WORK TO COMPLETE. Copy the lines of the listing below exactly, starting at the line that contains "pink square at" and continuing through the last line of the listing, leaving out the picture markers.

DATASET EXTRACT.
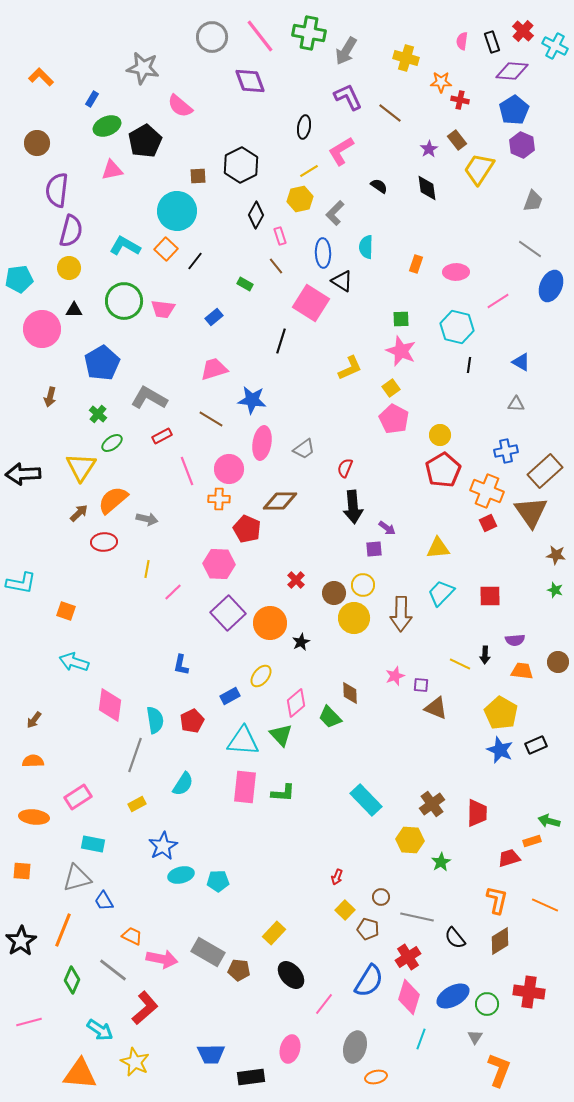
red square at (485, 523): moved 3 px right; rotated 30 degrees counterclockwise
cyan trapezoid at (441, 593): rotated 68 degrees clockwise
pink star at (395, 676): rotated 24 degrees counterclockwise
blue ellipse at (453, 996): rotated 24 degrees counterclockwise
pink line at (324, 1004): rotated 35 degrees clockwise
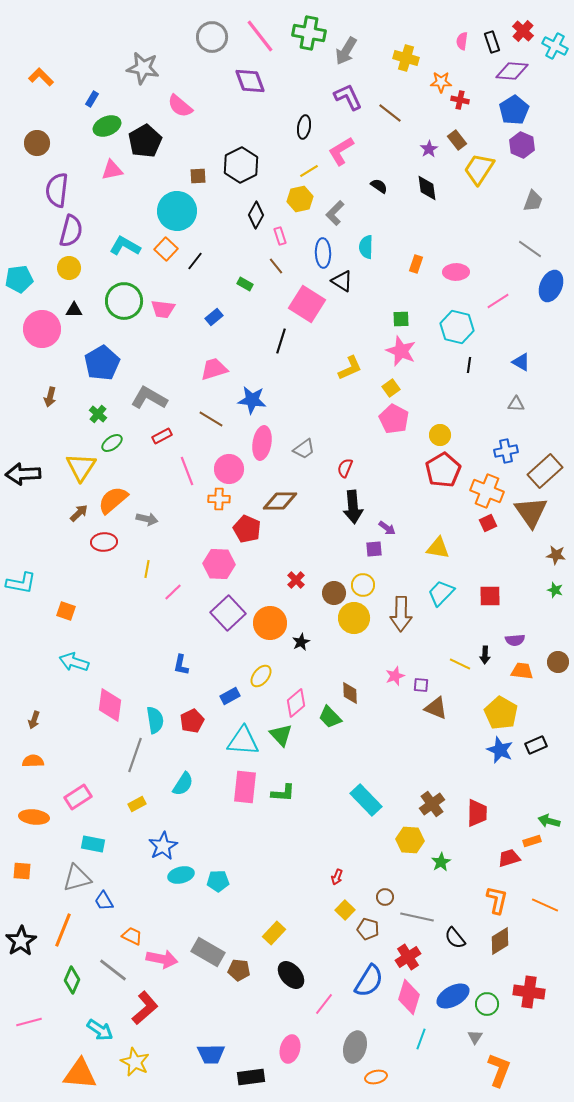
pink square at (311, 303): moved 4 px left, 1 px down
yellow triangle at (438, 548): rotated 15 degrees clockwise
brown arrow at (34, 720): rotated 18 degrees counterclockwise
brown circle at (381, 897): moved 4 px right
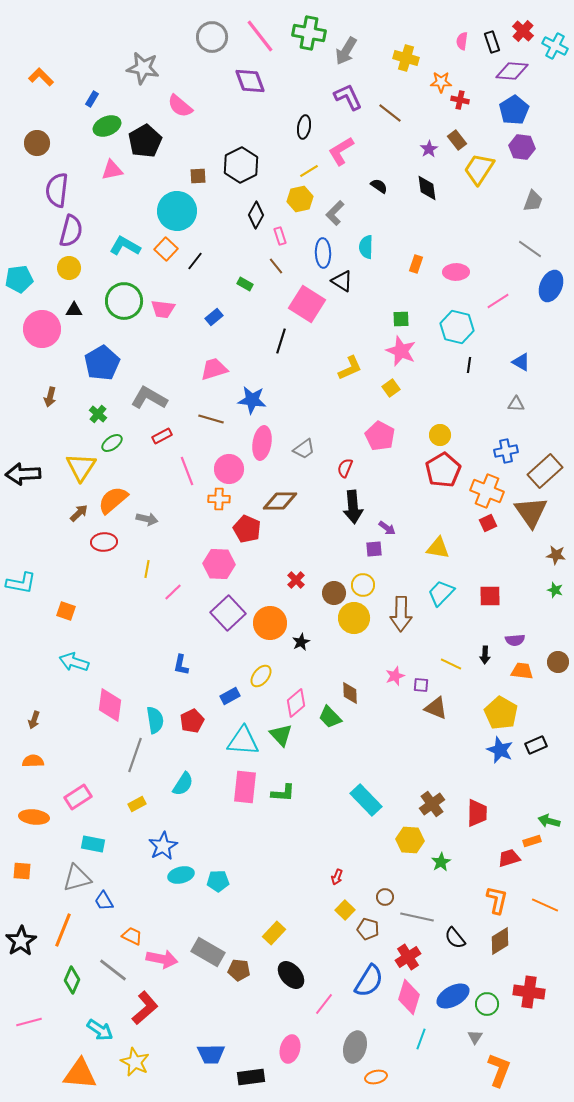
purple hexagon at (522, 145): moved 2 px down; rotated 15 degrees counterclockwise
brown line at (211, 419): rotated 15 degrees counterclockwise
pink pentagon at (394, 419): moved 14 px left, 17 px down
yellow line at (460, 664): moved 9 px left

OUTPUT.
pink square at (311, 303): moved 4 px left, 1 px down
yellow triangle at (438, 548): rotated 15 degrees clockwise
brown arrow at (34, 720): rotated 18 degrees counterclockwise
brown circle at (381, 897): moved 4 px right
purple hexagon at (522, 145): moved 2 px down; rotated 15 degrees counterclockwise
brown line at (211, 419): rotated 15 degrees counterclockwise
pink pentagon at (394, 419): moved 14 px left, 17 px down
yellow line at (460, 664): moved 9 px left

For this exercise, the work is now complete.